**TASK DIRECTIONS**
Two lines in the data below mark the range: the one with "R2: 13k (+9V, RESET) -> 13k (BASE, GND)" and the one with "SW1: switch (+15V, PWR_IN)". Return both, along with every line between them, exactly.

**LISTED ENTRIES**
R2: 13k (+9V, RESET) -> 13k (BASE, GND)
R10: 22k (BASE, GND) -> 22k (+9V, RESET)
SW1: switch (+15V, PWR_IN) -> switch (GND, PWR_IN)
==
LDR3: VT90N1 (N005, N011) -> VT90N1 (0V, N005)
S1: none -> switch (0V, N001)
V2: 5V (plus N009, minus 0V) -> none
---
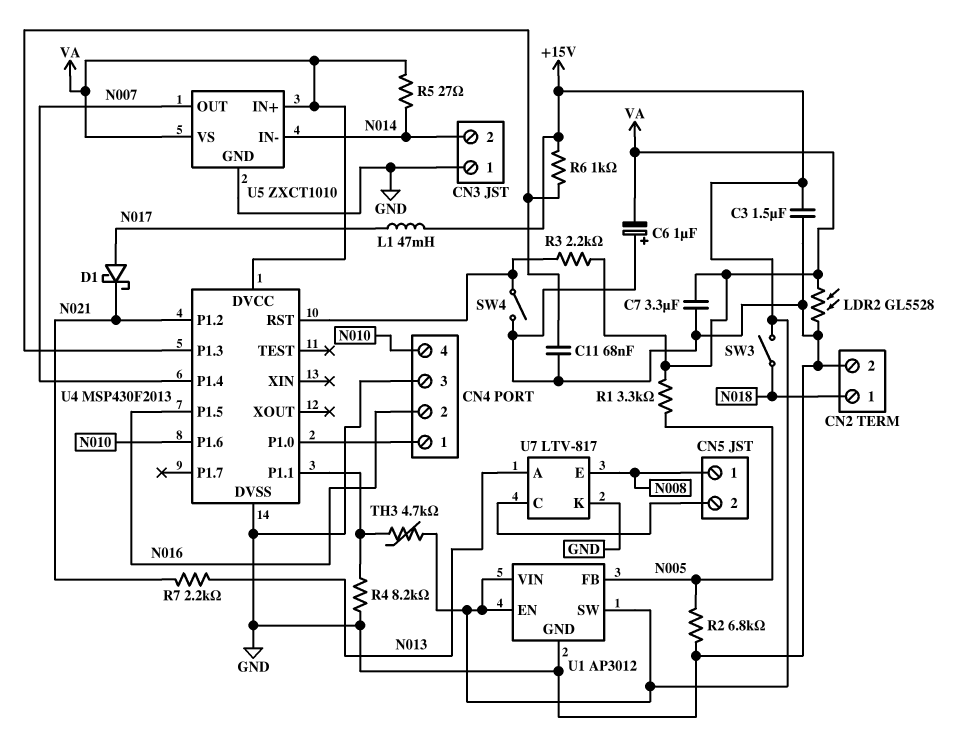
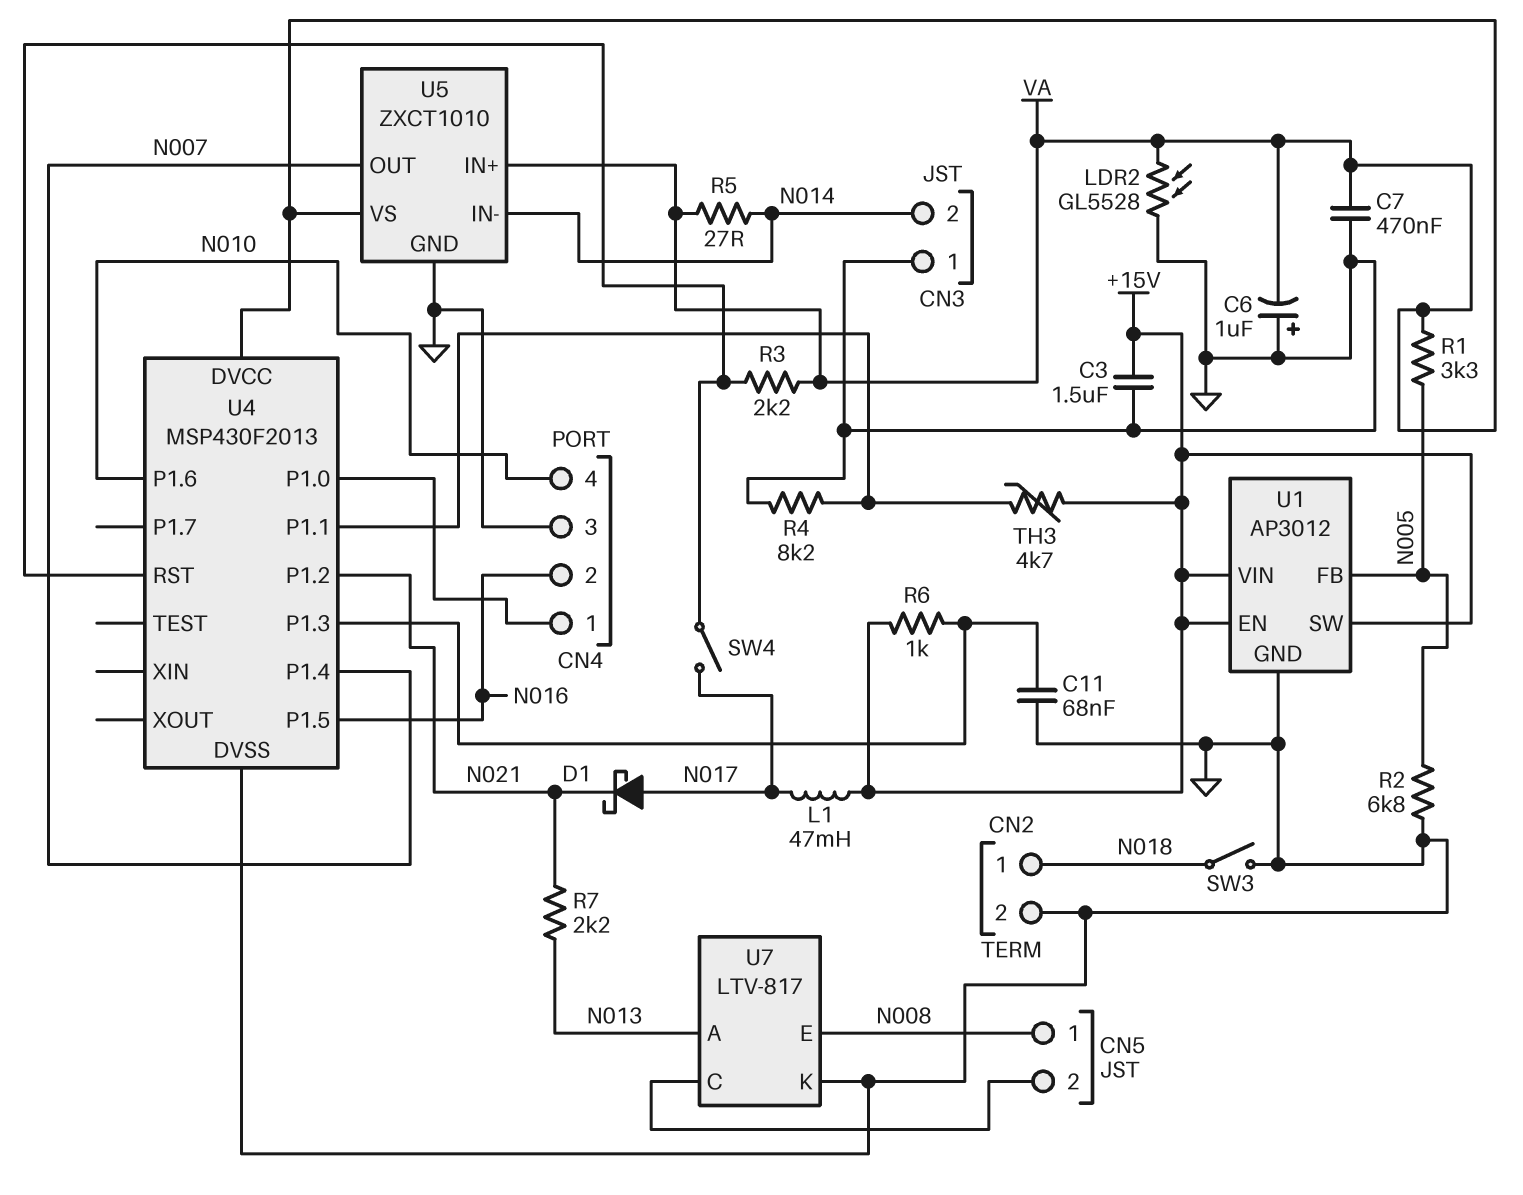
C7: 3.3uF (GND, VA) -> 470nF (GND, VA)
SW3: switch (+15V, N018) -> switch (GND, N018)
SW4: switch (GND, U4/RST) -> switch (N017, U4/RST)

**TASK ANSWER**
R2: 13k (+9V, RESET) -> 13k (BASE, GND)
R10: 22k (BASE, GND) -> 22k (+9V, RESET)
SW1: switch (+15V, PWR_IN) -> switch (GND, PWR_IN)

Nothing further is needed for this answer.